*** Opening of Supplied records ***

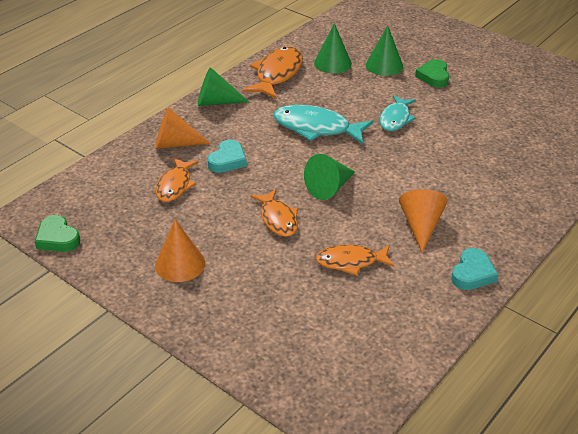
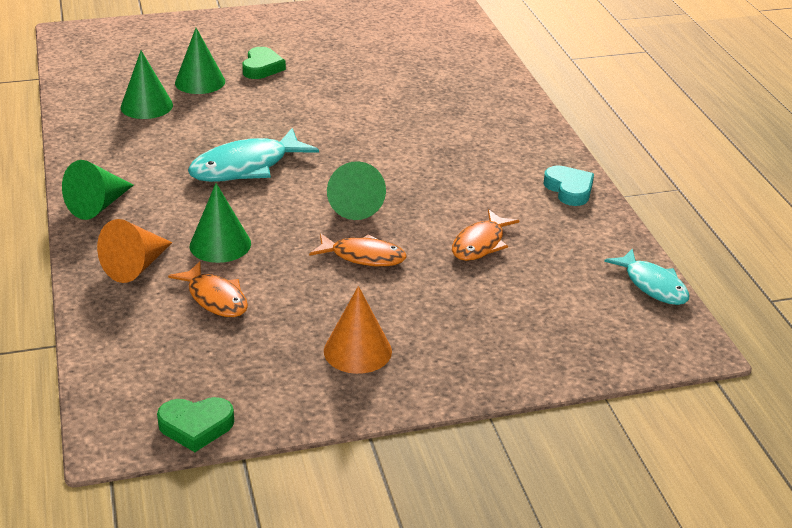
camera: 55 degrees left, 5 degrees down
(227, 160) = (220, 244): turquoise heart -> green cone
(277, 74) = (110, 145): orange fish -> none
(395, 119) = (298, 118): turquoise fish -> turquoise fish (652, 285)
(421, 226) = (476, 183): orange cone -> none
(433, 76) = (262, 67): green heart -> green heart turned 120 degrees counterclockwise

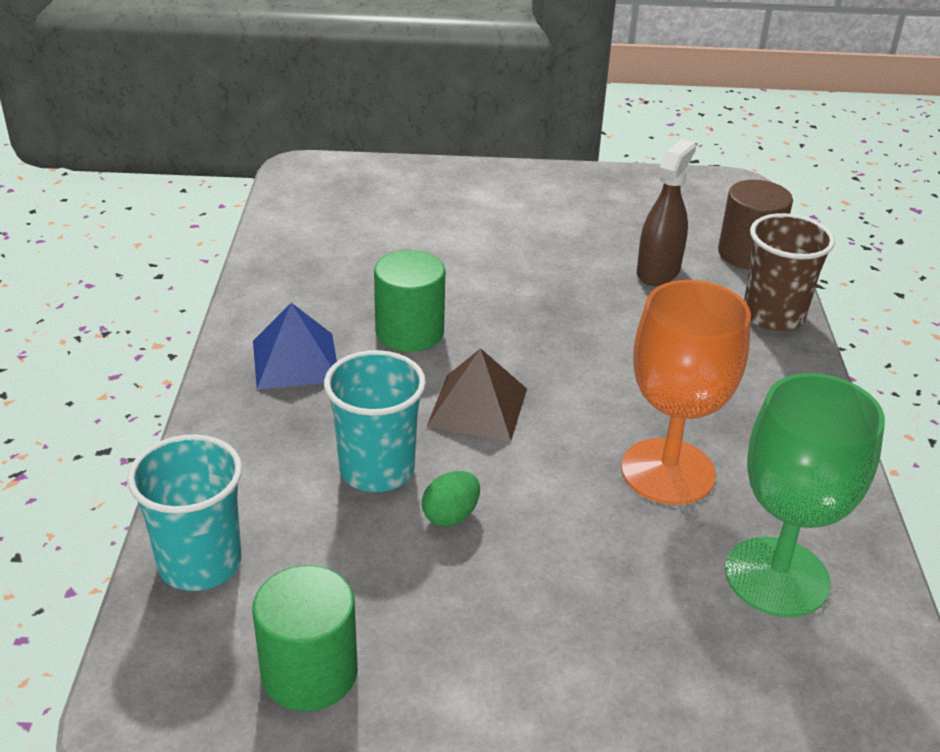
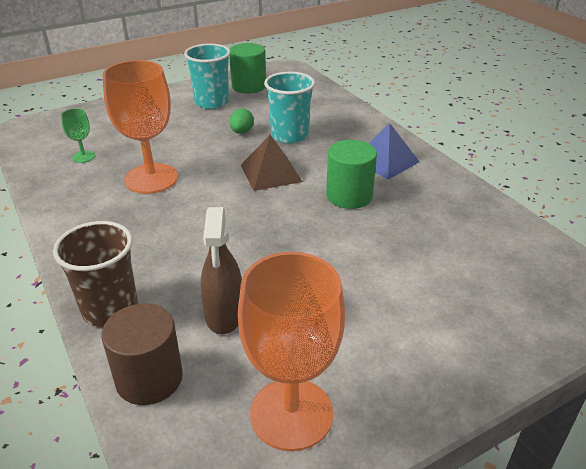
camera: 150 degrees right, 0 degrees up
(200, 563) = (317, 94): turquoise cup -> turquoise cup (211, 102)
(644, 201) = (291, 413): none -> orange goblet
(776, 577) = (83, 156): green goblet -> green goblet, size x0.45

*** Close of Supplied records ***

• Exercise details: Look above for the line with "(227, 160) = (220, 244): turquoise", then print it and each line after it down to and including the line with "(200, 563) = (317, 94): turquoise". Leave out the pictures and keep the wording exact.

• Result for this exercise:
(227, 160) = (220, 244): turquoise heart -> green cone
(277, 74) = (110, 145): orange fish -> none
(395, 119) = (298, 118): turquoise fish -> turquoise fish (652, 285)
(421, 226) = (476, 183): orange cone -> none
(433, 76) = (262, 67): green heart -> green heart turned 120 degrees counterclockwise

camera: 150 degrees right, 0 degrees up
(200, 563) = (317, 94): turquoise cup -> turquoise cup (211, 102)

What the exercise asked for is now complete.